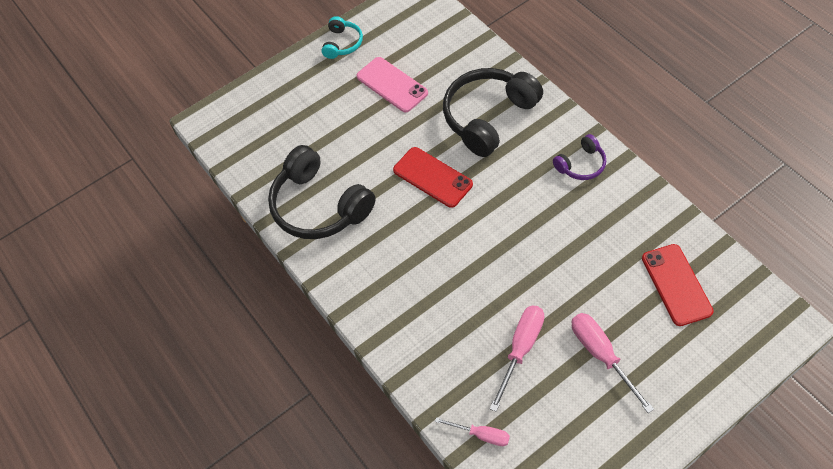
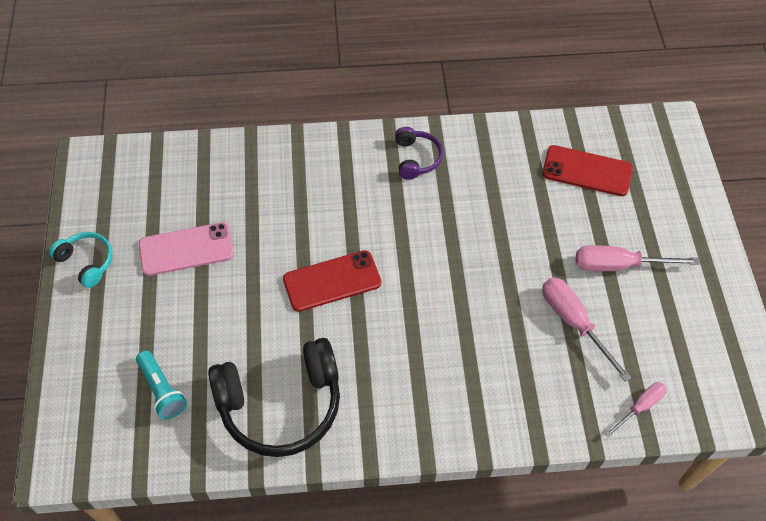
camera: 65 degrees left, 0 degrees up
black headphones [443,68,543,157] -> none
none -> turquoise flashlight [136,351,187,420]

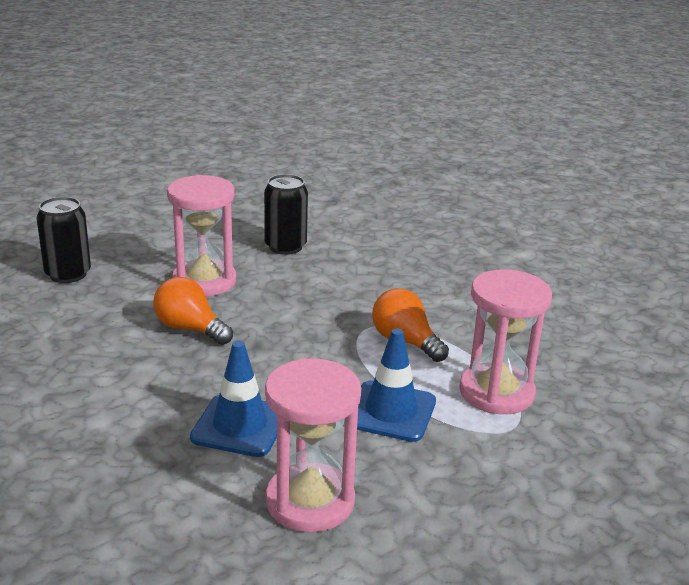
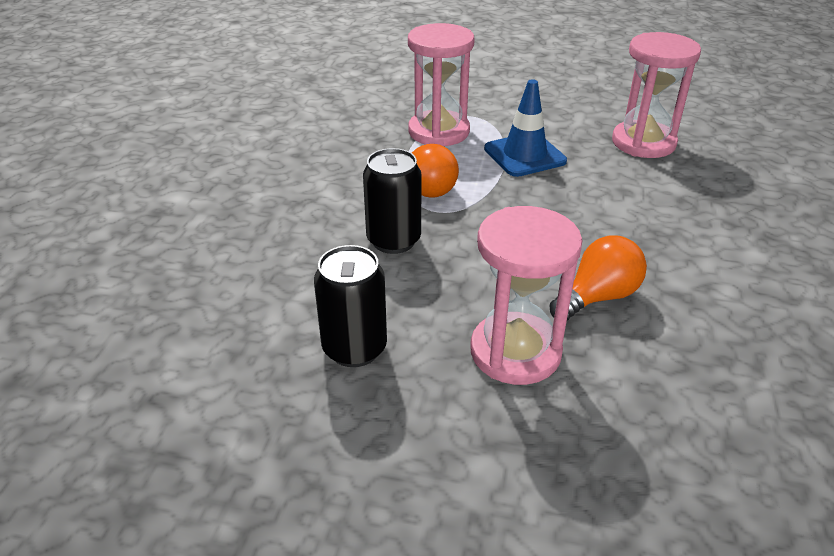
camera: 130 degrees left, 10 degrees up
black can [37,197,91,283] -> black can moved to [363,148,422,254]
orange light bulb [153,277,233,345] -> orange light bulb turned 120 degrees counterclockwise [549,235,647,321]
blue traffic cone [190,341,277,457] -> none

+---+

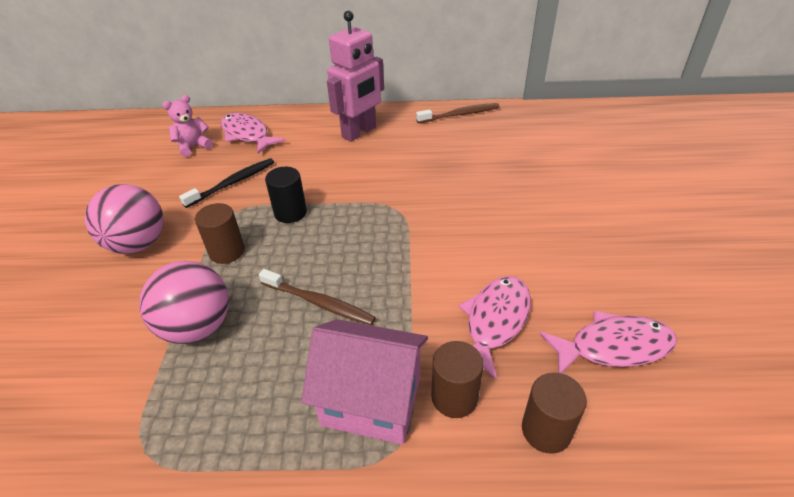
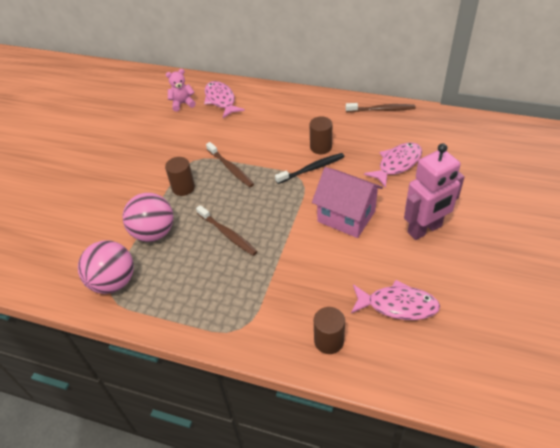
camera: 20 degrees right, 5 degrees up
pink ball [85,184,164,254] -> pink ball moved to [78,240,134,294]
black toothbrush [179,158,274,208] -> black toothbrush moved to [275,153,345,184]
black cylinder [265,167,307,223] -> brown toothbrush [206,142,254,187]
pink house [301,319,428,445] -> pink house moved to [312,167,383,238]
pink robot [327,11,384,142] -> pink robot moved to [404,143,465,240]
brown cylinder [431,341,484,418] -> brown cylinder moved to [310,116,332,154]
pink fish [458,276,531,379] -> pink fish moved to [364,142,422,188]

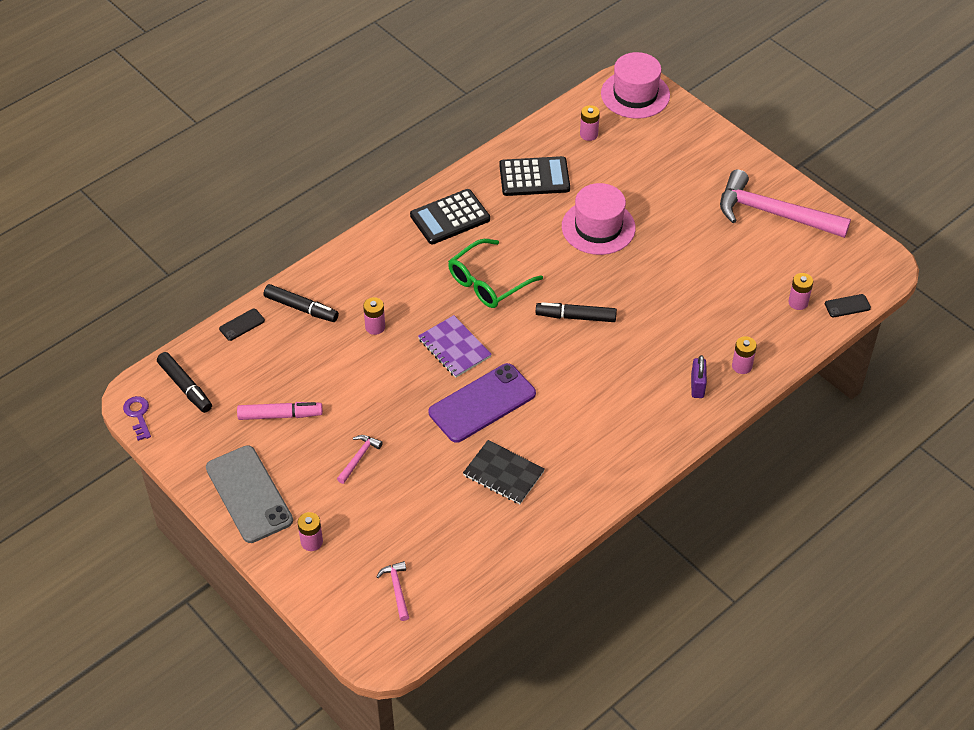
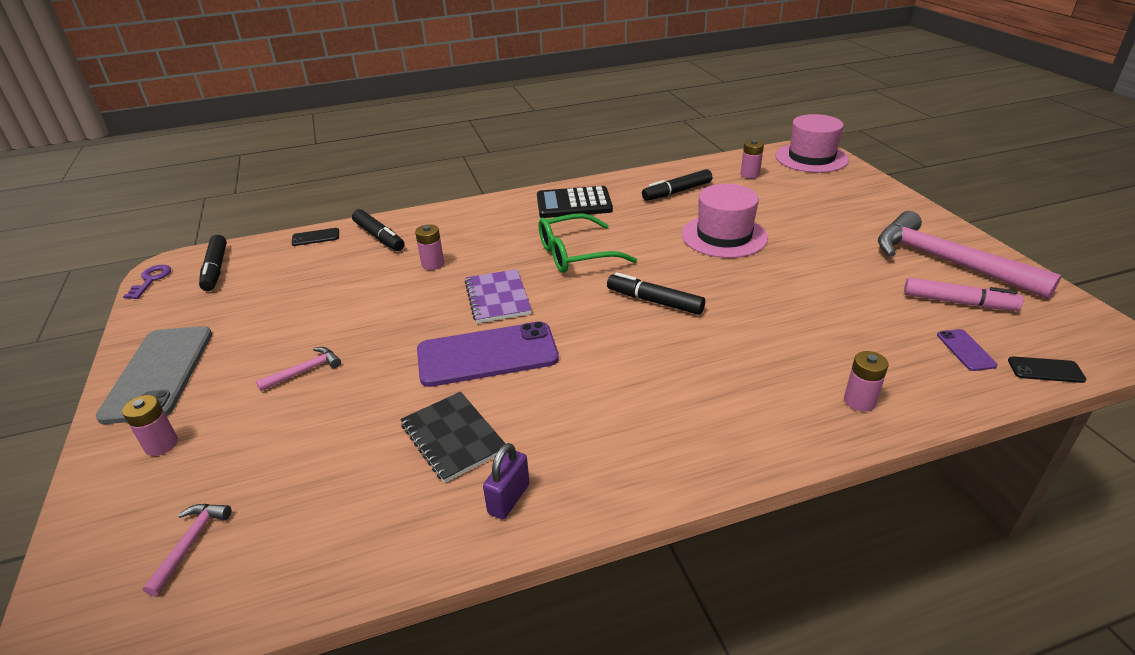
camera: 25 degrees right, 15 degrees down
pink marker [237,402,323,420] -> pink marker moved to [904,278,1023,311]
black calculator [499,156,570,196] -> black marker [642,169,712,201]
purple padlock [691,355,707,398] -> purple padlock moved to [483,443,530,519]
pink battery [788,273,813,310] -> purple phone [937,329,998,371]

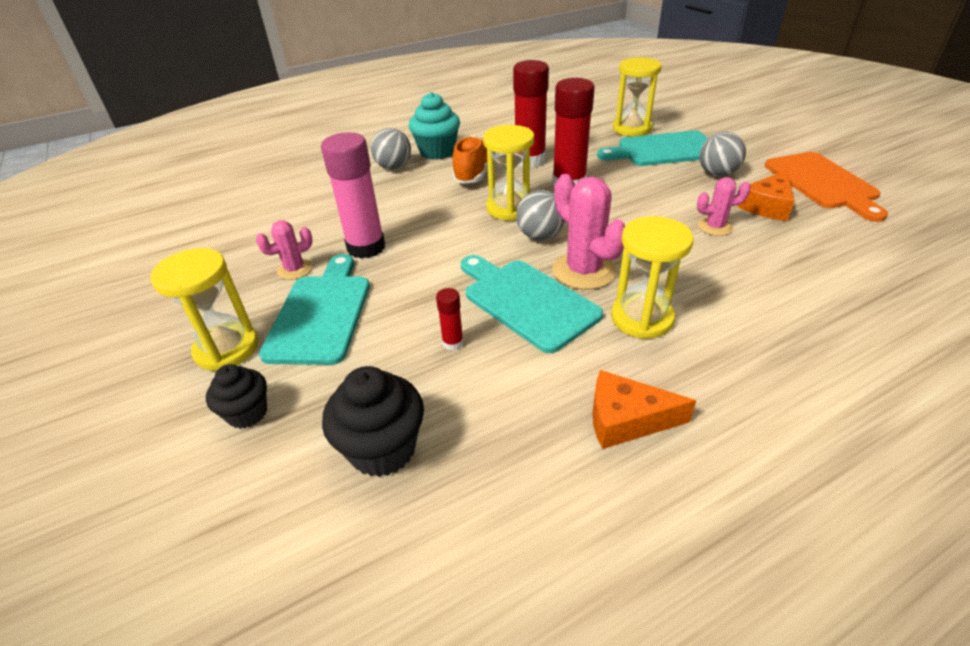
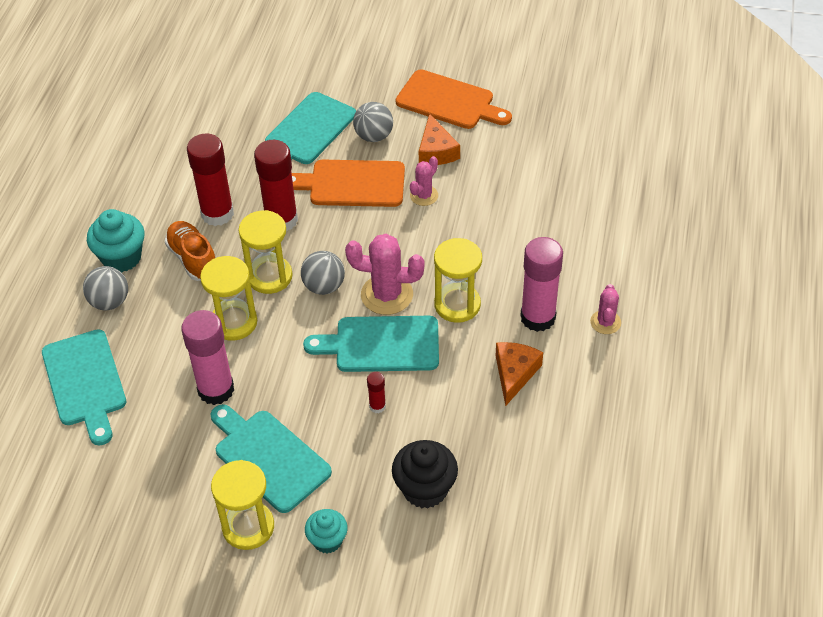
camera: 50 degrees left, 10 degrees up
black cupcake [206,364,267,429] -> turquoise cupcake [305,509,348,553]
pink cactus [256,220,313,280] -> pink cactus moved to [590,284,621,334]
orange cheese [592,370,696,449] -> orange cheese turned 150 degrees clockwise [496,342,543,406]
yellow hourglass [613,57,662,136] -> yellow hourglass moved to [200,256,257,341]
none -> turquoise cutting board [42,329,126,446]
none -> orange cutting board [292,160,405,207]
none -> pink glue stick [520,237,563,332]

+---+

Task description: Give back precisely the lines above that start at the line containing "pink house [301,319,428,445]" and end at the line containing "brown cylinder [431,341,484,418]", inclusive. No other lines belong in the output.

Reply to the task:
pink house [301,319,428,445] -> pink house moved to [312,167,383,238]
pink robot [327,11,384,142] -> pink robot moved to [404,143,465,240]
brown cylinder [431,341,484,418] -> brown cylinder moved to [310,116,332,154]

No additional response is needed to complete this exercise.